Before-and-after change records
************
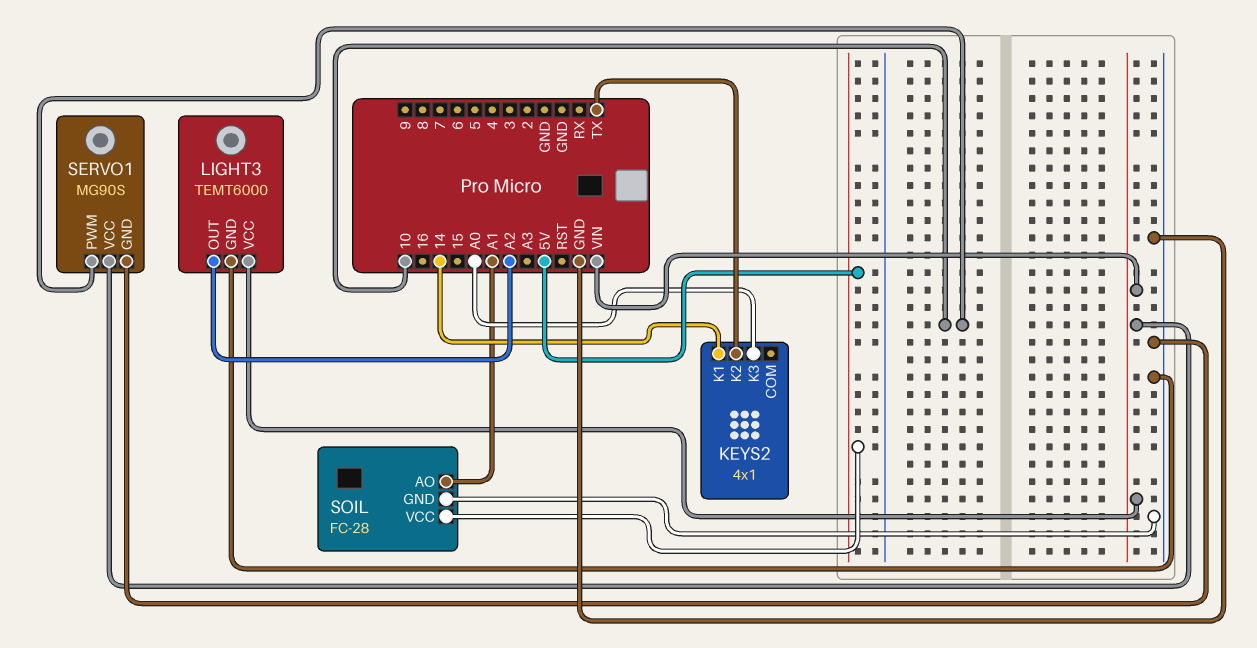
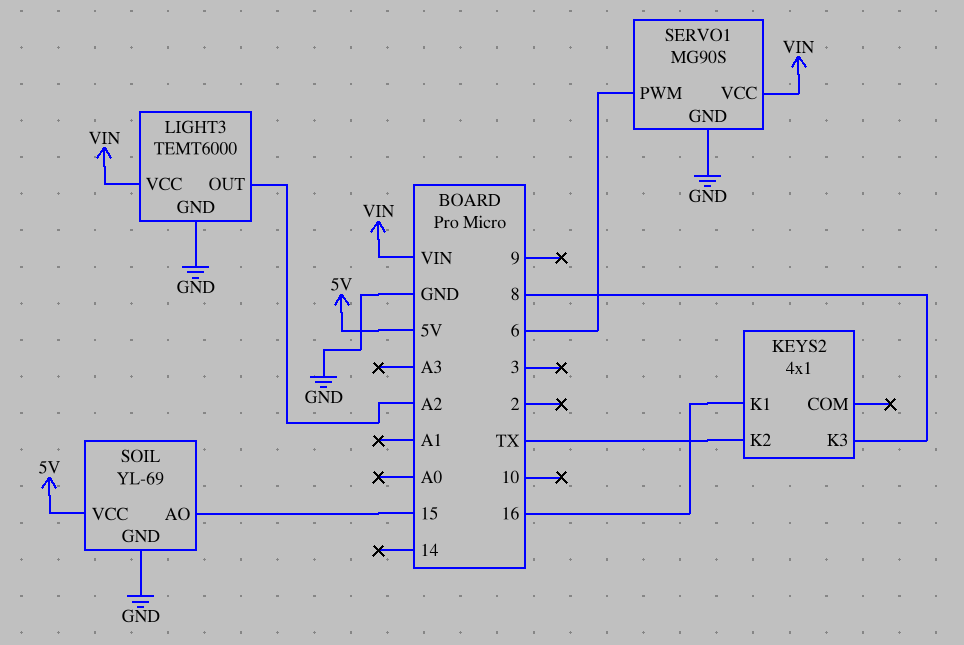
KEYS2 pin K1: 14 -> 16
KEYS2 pin K3: A0 -> 8
SERVO1 pin PWM: 10 -> 6
SOIL: FC-28 -> YL-69
SOIL pin AO: A1 -> 15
************
**EXERCISE REQUIREMENTS:**
The response should be an exact copy of the lines from the one with "KEYS2 pin K3: A0 -> 8" through the end of the data, with no other text.

**RESULT OF THIS EXERCISE:**
KEYS2 pin K3: A0 -> 8
SERVO1 pin PWM: 10 -> 6
SOIL: FC-28 -> YL-69
SOIL pin AO: A1 -> 15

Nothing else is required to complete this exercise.